• [Collected data entries]:
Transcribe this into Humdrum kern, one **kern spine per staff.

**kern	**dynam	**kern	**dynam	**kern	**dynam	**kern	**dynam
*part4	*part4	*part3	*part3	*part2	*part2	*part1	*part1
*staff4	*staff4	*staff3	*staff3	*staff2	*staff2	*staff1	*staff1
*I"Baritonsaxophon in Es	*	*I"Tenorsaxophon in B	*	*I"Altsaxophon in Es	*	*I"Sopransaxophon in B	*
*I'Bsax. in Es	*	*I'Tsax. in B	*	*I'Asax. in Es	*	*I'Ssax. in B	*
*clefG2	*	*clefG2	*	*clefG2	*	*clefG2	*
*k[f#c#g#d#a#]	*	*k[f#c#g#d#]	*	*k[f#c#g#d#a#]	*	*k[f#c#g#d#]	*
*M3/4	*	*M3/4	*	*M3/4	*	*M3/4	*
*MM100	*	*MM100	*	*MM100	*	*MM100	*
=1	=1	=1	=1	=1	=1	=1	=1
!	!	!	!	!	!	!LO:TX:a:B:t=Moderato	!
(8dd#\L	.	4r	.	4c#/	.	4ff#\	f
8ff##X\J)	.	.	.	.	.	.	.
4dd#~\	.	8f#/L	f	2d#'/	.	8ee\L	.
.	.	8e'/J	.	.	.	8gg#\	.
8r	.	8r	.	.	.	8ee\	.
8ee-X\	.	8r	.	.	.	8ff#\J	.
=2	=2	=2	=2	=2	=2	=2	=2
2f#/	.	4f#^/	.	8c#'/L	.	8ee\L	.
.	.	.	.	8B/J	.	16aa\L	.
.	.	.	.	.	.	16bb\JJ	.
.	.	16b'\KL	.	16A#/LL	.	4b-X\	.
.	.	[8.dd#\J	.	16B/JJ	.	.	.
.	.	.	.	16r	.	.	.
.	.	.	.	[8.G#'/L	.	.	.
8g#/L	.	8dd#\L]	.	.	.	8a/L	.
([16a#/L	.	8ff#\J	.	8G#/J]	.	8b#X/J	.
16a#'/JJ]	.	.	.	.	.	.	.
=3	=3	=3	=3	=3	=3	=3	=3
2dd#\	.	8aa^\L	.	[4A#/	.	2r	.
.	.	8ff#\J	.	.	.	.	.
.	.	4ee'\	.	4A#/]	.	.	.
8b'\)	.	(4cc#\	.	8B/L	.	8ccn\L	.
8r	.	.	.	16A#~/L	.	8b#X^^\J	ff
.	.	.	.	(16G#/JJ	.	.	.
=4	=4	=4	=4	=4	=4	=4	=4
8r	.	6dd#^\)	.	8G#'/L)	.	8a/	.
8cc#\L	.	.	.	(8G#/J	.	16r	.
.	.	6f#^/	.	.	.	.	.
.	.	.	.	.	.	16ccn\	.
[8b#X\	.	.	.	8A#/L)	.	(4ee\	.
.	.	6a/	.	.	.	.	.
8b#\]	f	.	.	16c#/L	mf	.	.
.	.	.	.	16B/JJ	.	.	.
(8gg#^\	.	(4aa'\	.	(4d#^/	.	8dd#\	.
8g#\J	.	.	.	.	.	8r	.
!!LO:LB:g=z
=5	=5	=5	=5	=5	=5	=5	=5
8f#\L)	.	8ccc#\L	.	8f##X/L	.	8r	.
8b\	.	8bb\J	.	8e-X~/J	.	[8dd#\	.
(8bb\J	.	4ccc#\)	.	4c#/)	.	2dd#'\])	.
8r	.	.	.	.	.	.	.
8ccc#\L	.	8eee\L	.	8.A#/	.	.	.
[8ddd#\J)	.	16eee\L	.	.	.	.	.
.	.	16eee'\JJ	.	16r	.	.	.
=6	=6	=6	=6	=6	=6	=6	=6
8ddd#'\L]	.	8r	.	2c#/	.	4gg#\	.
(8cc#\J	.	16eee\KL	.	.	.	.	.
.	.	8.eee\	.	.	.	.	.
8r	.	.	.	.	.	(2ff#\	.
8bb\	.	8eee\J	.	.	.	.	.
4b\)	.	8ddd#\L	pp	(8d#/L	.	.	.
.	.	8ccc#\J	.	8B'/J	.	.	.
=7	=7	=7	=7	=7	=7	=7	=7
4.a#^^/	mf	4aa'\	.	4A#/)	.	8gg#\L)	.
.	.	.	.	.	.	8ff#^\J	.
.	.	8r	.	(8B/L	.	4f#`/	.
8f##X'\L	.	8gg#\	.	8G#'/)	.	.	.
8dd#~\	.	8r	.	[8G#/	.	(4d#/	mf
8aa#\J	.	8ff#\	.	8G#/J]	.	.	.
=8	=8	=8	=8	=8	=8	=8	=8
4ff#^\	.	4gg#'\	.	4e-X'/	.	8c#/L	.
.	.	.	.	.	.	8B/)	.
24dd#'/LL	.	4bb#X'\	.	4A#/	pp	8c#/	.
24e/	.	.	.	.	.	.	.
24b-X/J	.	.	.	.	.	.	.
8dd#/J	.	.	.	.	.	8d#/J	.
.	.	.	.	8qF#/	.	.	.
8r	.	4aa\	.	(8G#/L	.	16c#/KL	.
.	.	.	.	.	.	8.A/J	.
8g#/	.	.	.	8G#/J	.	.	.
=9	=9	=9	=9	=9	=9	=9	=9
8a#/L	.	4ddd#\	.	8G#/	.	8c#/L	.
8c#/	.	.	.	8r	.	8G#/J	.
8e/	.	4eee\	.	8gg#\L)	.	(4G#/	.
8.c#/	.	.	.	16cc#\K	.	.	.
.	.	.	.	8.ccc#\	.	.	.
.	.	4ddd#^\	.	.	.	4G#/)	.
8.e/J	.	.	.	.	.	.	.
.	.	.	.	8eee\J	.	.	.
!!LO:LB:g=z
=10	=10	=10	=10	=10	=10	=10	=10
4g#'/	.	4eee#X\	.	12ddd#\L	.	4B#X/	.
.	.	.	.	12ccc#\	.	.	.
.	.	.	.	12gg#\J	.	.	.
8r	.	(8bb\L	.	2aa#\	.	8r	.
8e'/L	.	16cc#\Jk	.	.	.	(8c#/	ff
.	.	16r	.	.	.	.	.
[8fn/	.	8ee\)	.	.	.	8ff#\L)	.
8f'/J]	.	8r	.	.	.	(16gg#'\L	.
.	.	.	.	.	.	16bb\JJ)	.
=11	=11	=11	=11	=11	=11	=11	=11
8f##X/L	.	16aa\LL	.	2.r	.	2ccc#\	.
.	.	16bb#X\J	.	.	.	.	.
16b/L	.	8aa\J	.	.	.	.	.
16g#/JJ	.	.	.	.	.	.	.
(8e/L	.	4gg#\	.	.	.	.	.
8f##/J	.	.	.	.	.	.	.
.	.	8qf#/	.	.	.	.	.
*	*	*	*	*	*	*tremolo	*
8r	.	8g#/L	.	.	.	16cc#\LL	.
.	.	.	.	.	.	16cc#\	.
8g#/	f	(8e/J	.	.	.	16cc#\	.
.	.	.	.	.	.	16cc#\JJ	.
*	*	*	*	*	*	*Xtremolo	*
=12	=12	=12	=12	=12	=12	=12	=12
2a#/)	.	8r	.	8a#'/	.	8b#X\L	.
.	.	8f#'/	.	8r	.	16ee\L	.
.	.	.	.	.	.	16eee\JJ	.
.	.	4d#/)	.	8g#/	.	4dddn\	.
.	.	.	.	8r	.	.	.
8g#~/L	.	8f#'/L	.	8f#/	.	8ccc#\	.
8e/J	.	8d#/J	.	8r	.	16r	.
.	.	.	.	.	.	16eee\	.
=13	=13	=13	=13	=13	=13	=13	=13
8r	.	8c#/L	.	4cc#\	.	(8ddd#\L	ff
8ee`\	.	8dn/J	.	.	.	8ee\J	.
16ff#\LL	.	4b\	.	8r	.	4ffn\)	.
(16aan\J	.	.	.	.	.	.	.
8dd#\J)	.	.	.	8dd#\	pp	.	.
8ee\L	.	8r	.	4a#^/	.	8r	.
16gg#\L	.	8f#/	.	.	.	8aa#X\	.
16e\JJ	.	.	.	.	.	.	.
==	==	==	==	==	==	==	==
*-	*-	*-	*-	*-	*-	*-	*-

• [Instructions to follow]: Pull out each line in the rows above that contains the string "kern".

• [Task result]:
Transcribe this into Humdrum kern, one **kern spine per staff.
**kern	**dynam	**kern	**dynam	**kern	**dynam	**kern	**dynam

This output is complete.